• [Record extracts]
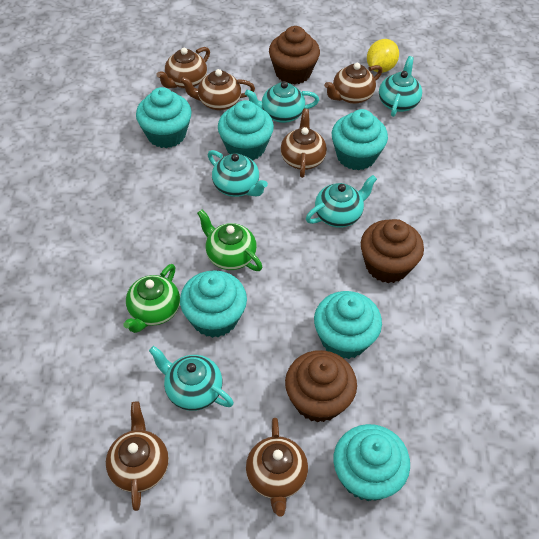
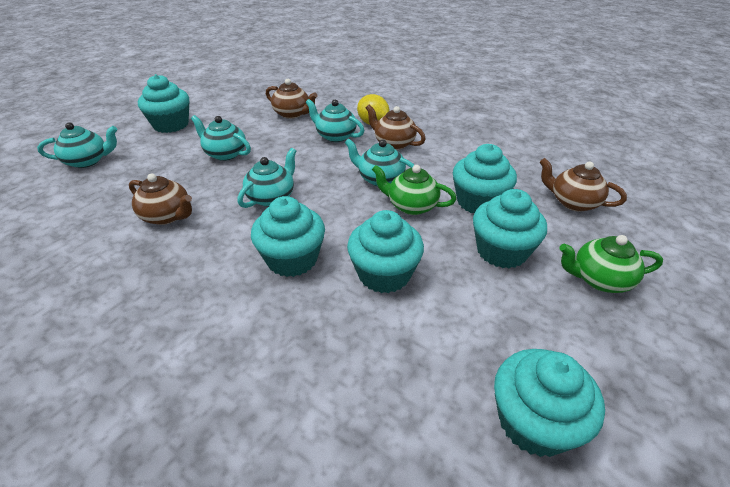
brown cupcake: [269,26,320,84] [285,350,357,423] [361,219,424,283] = 3 -> none = 0
brown teapot: [106,401,169,511] [156,47,210,89] [180,69,255,111] [246,418,308,517] [281,109,327,178] [324,63,383,104] = 6 -> [129,173,192,225] [266,79,318,119] [366,105,426,150] [540,158,627,212] = 4

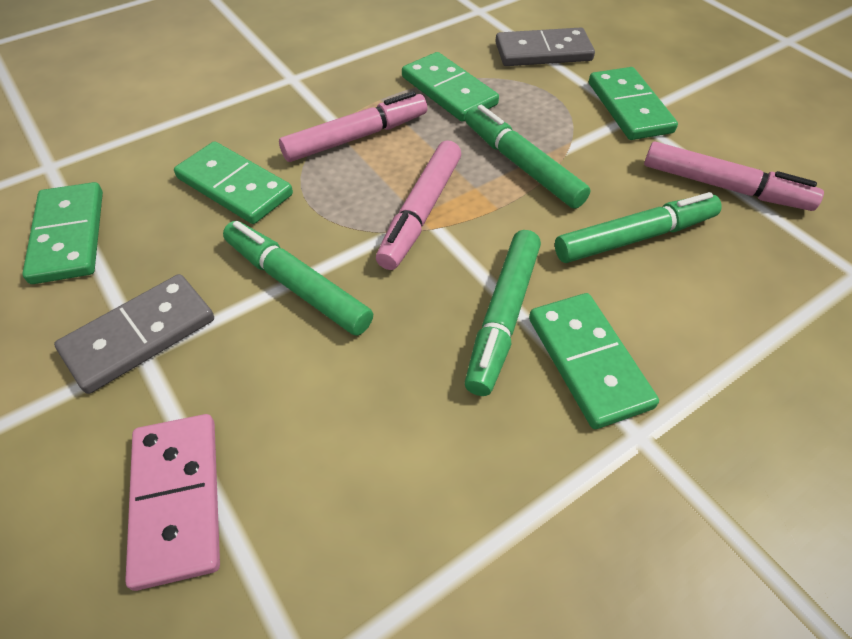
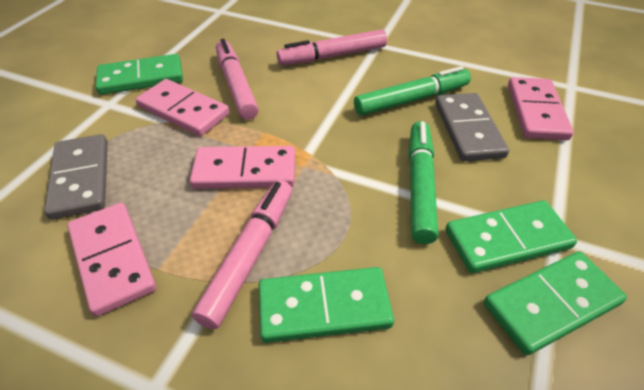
green domino: [22,182,103,284] [174,141,293,224] [402,52,499,121] [529,293,659,429] [589,67,678,140] = 5 -> [96,54,183,95] [259,267,394,343] [446,200,577,273] [484,251,627,355] = 4
green marker: [223,221,373,336] [465,105,591,209] [465,230,541,396] [555,192,722,263] = 4 -> [354,66,471,116] [409,121,438,244] = 2
pink domino: [125,414,220,591] = 1 -> [67,203,156,317] [136,79,229,136] [190,146,295,189] [508,77,574,140] = 4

• [The task]
Without the pictures, retype each line of the records above exactly.

• [Completed task]
brown cupcake: [269,26,320,84] [285,350,357,423] [361,219,424,283] = 3 -> none = 0
brown teapot: [106,401,169,511] [156,47,210,89] [180,69,255,111] [246,418,308,517] [281,109,327,178] [324,63,383,104] = 6 -> [129,173,192,225] [266,79,318,119] [366,105,426,150] [540,158,627,212] = 4

green domino: [22,182,103,284] [174,141,293,224] [402,52,499,121] [529,293,659,429] [589,67,678,140] = 5 -> [96,54,183,95] [259,267,394,343] [446,200,577,273] [484,251,627,355] = 4
green marker: [223,221,373,336] [465,105,591,209] [465,230,541,396] [555,192,722,263] = 4 -> [354,66,471,116] [409,121,438,244] = 2
pink domino: [125,414,220,591] = 1 -> [67,203,156,317] [136,79,229,136] [190,146,295,189] [508,77,574,140] = 4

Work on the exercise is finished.